(SOURCE MATERIAL)
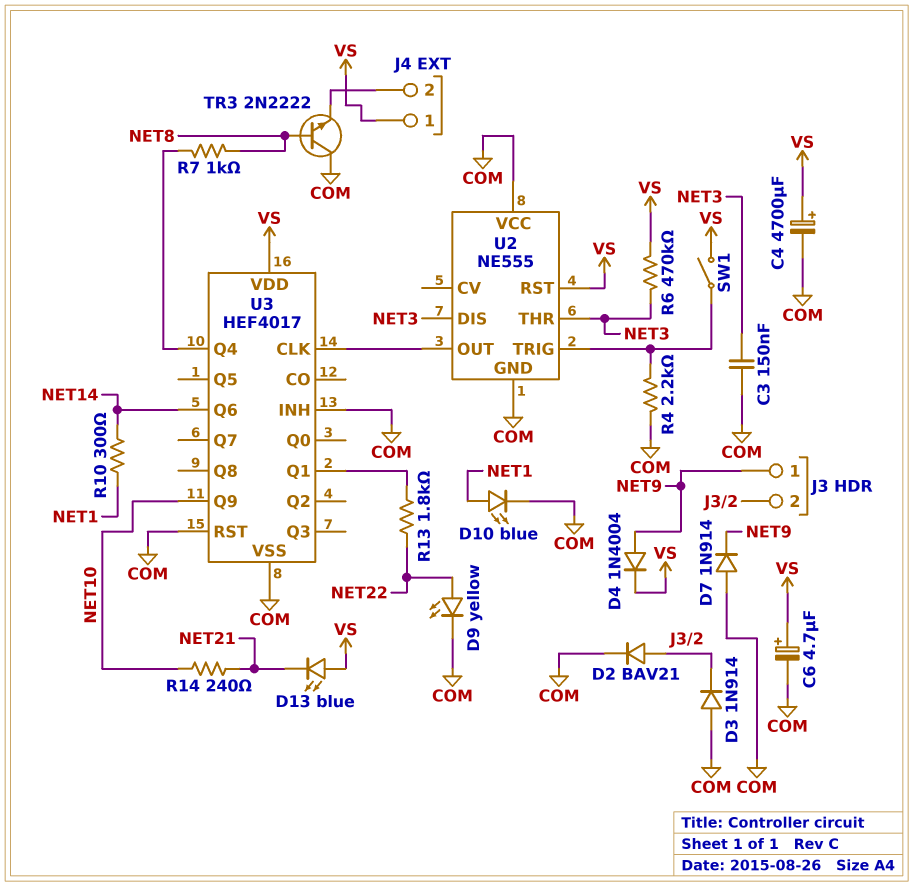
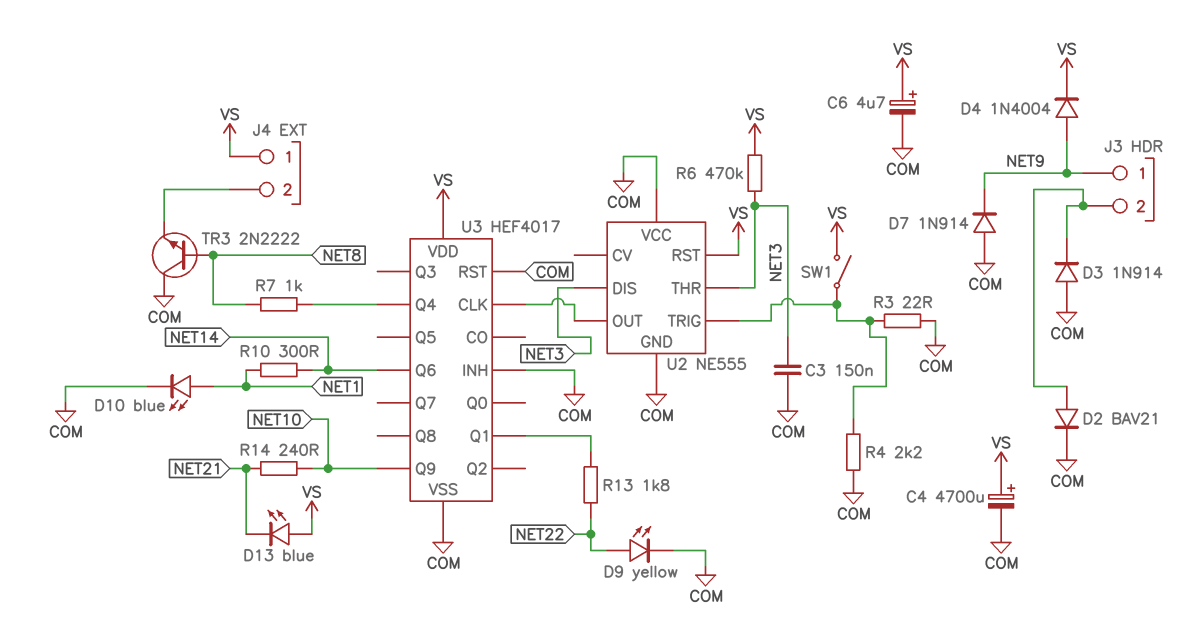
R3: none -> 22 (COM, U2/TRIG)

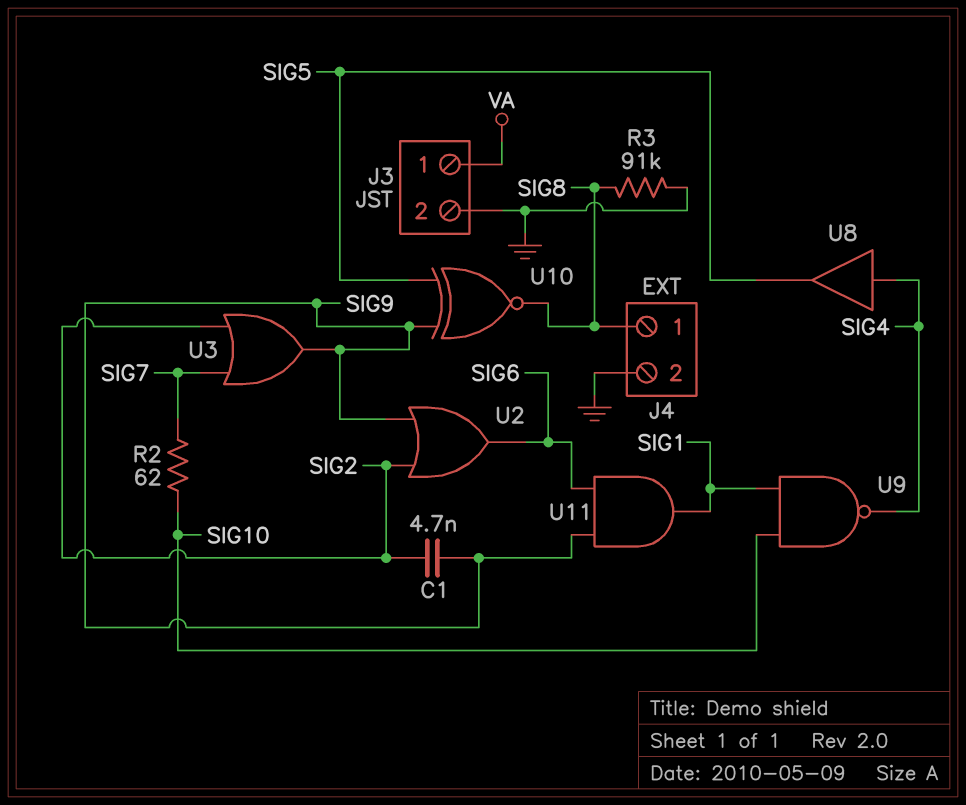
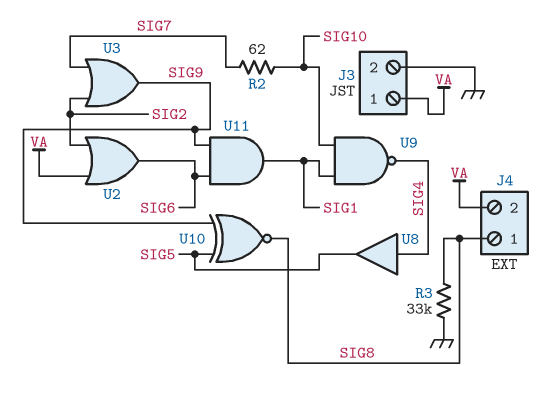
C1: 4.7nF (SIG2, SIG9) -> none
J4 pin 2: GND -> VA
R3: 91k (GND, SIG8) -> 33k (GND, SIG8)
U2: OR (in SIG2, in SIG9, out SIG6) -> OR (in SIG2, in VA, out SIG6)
(End SOURCE MATERIAL)
(SOURCE MATERIAL)
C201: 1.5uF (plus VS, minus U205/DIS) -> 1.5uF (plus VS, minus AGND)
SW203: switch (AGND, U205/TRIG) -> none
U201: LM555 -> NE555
(End SOURCE MATERIAL)
**REQUIRED ACTION:** The copy should hold only the lines from the one with "R3: none -> 22 (COM, U2/TRIG)" through the one with "U2: OR (in SIG2, in", exactly as they stand above. Leave out the pictures.

**RESULT BELOW:**
R3: none -> 22 (COM, U2/TRIG)

C1: 4.7nF (SIG2, SIG9) -> none
J4 pin 2: GND -> VA
R3: 91k (GND, SIG8) -> 33k (GND, SIG8)
U2: OR (in SIG2, in SIG9, out SIG6) -> OR (in SIG2, in VA, out SIG6)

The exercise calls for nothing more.